Object state comparisons
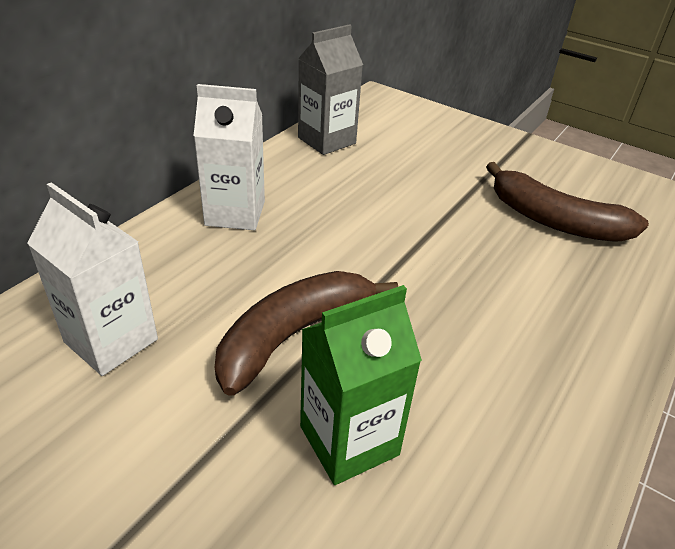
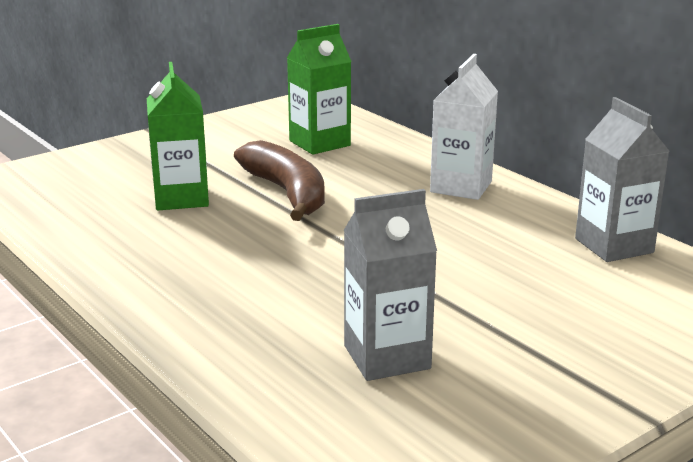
camera: 110 degrees right, 15 degrees down
(111, 341) = (319, 143): white carton -> green carton
(554, 221) = (387, 357): brown banana -> grey carton

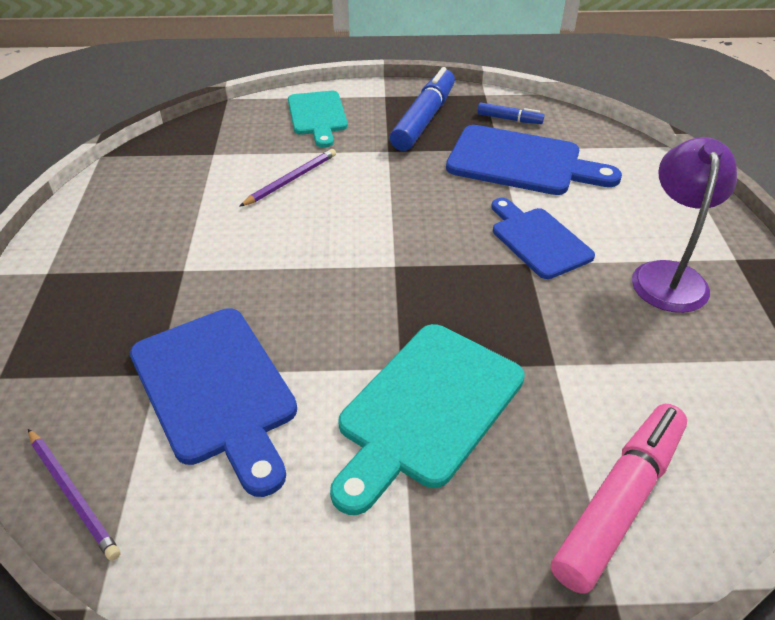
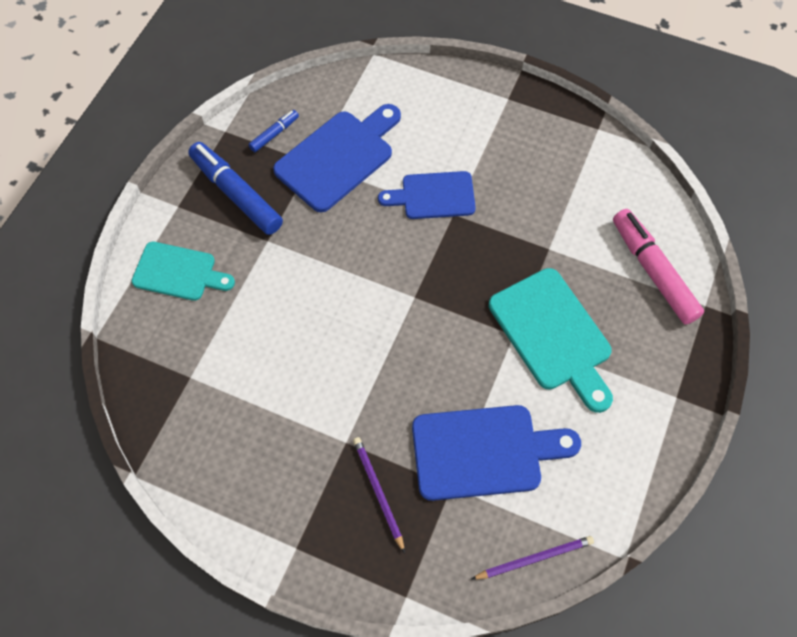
camera: 65 degrees left, 20 degrees up
(291, 180) = (268, 328): purple pencil -> purple pencil (378, 493)
(668, 275) = (504, 143): purple lamp -> none

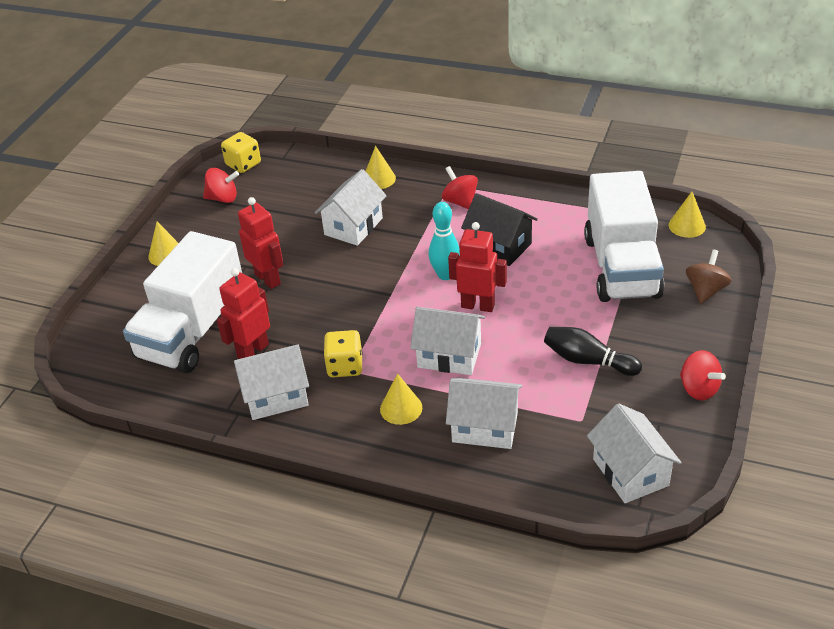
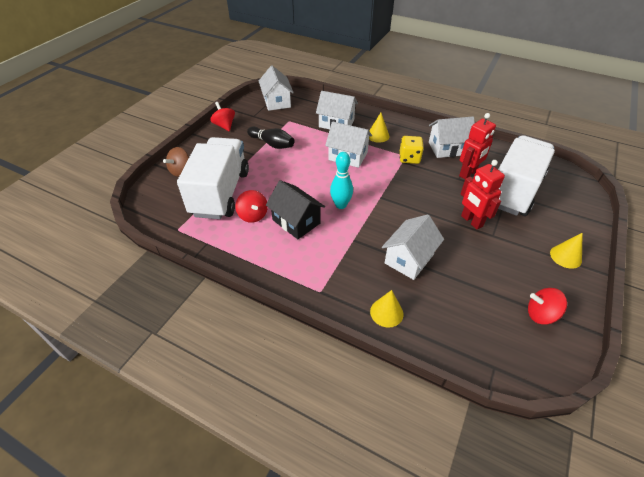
camera: 175 degrees left, 5 degrees up
(243, 164) = (537, 365): yellow dice -> none
(460, 202) = (315, 269): red spinning top -> red spinning top (253, 215)
(478, 305) = (324, 181): red robot -> none
(687, 226) = (154, 217): yellow cone -> none

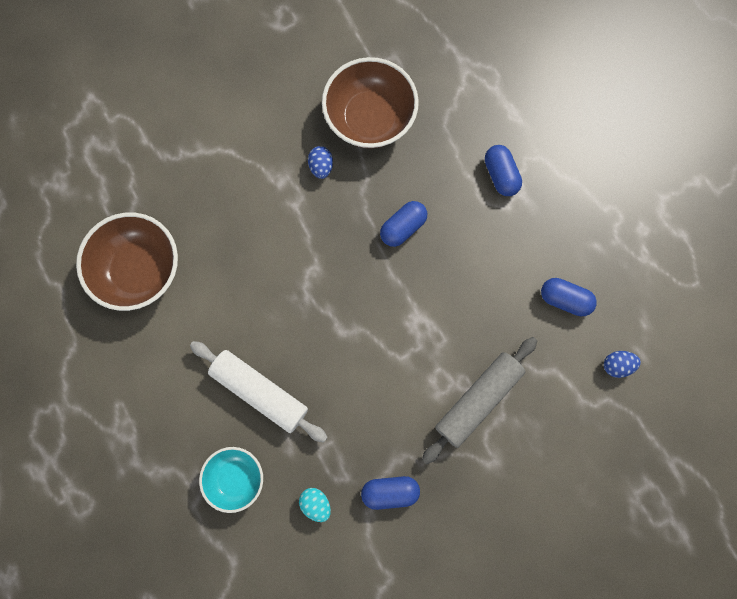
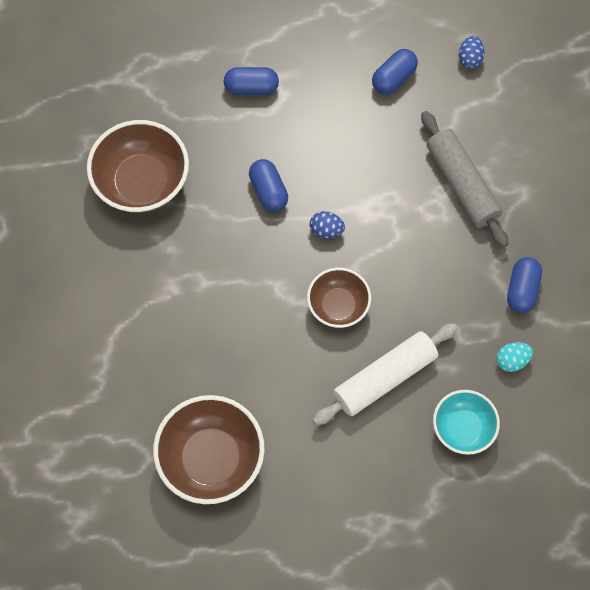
camera: 70 degrees left, 10 degrees down
(314, 327) = (338, 306): none -> brown bowl
(321, 167) = (173, 245): blue egg -> blue egg (326, 230)

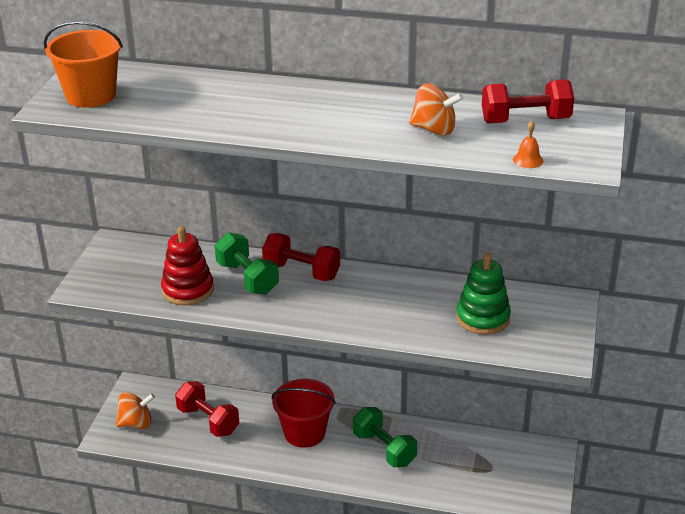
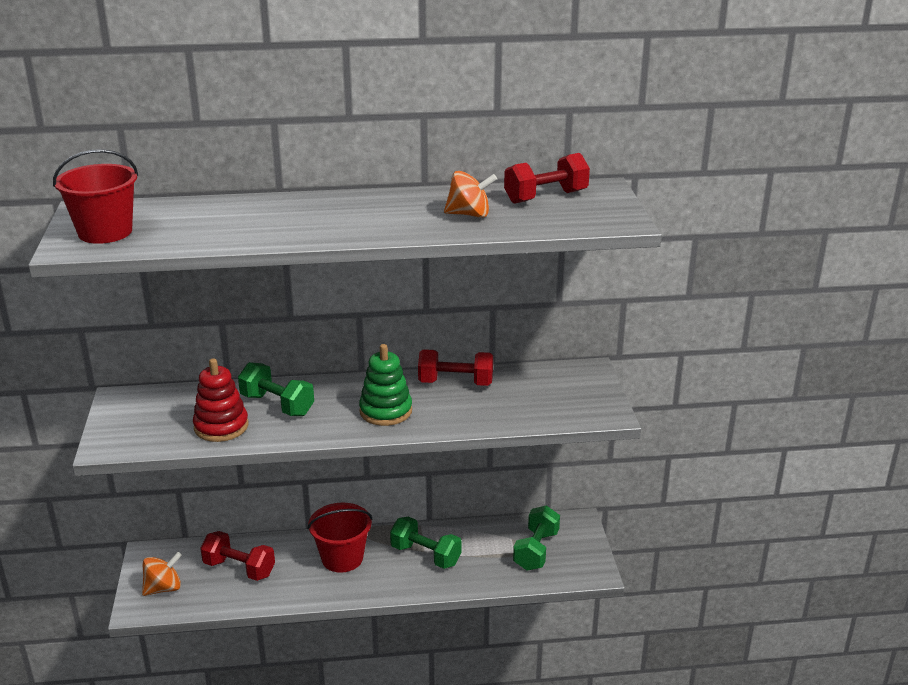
camera: 20 degrees left, 5 degrees down
(91, 95) = (105, 232): orange bucket -> red bucket
(301, 272) = (328, 389): red dumbbell -> red dumbbell (455, 383)
(482, 318) = (520, 398): green stacking toy -> green stacking toy (386, 411)
(495, 470) = (536, 550): none -> green dumbbell
(528, 160) = (570, 226): orange bell -> none

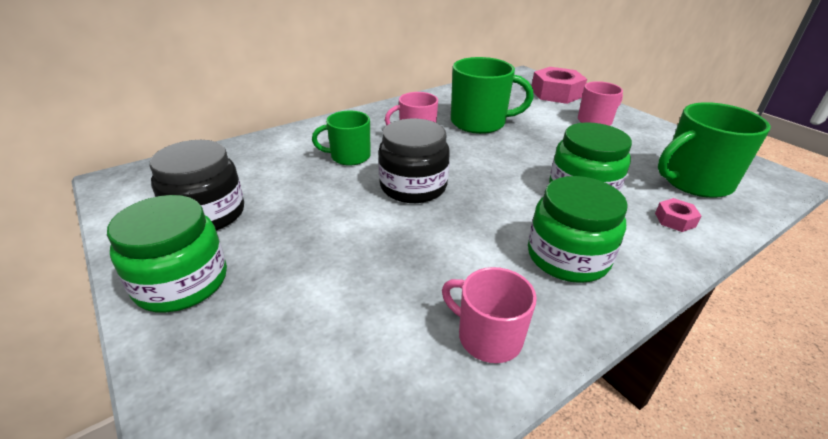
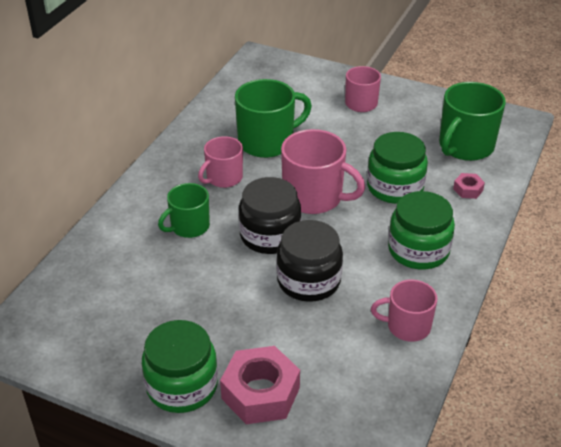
camera: 30 degrees left, 5 degrees up
(207, 214) = (132, 330): black jar -> black jar (309, 280)
(486, 172) = (314, 197): none -> pink mug
(556, 93) = (307, 76): pink nut -> pink nut (260, 393)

* Task details: The answer must be the data above, repeated exactly, with no pictures.

* Result:
camera: 110 degrees right, 15 degrees down
(111, 341) = (319, 143): white carton -> green carton
(554, 221) = (387, 357): brown banana -> grey carton

camera: 65 degrees left, 20 degrees up
(291, 180) = (268, 328): purple pencil -> purple pencil (378, 493)
(668, 275) = (504, 143): purple lamp -> none

camera: 175 degrees left, 5 degrees up
(243, 164) = (537, 365): yellow dice -> none
(460, 202) = (315, 269): red spinning top -> red spinning top (253, 215)
(478, 305) = (324, 181): red robot -> none
(687, 226) = (154, 217): yellow cone -> none

camera: 70 degrees left, 10 degrees down
(314, 327) = (338, 306): none -> brown bowl
(321, 167) = (173, 245): blue egg -> blue egg (326, 230)

camera: 20 degrees left, 5 degrees down
(91, 95) = (105, 232): orange bucket -> red bucket
(301, 272) = (328, 389): red dumbbell -> red dumbbell (455, 383)
(482, 318) = (520, 398): green stacking toy -> green stacking toy (386, 411)
(495, 470) = (536, 550): none -> green dumbbell
(528, 160) = (570, 226): orange bell -> none

camera: 30 degrees left, 5 degrees up
(207, 214) = (132, 330): black jar -> black jar (309, 280)
(486, 172) = (314, 197): none -> pink mug
(556, 93) = (307, 76): pink nut -> pink nut (260, 393)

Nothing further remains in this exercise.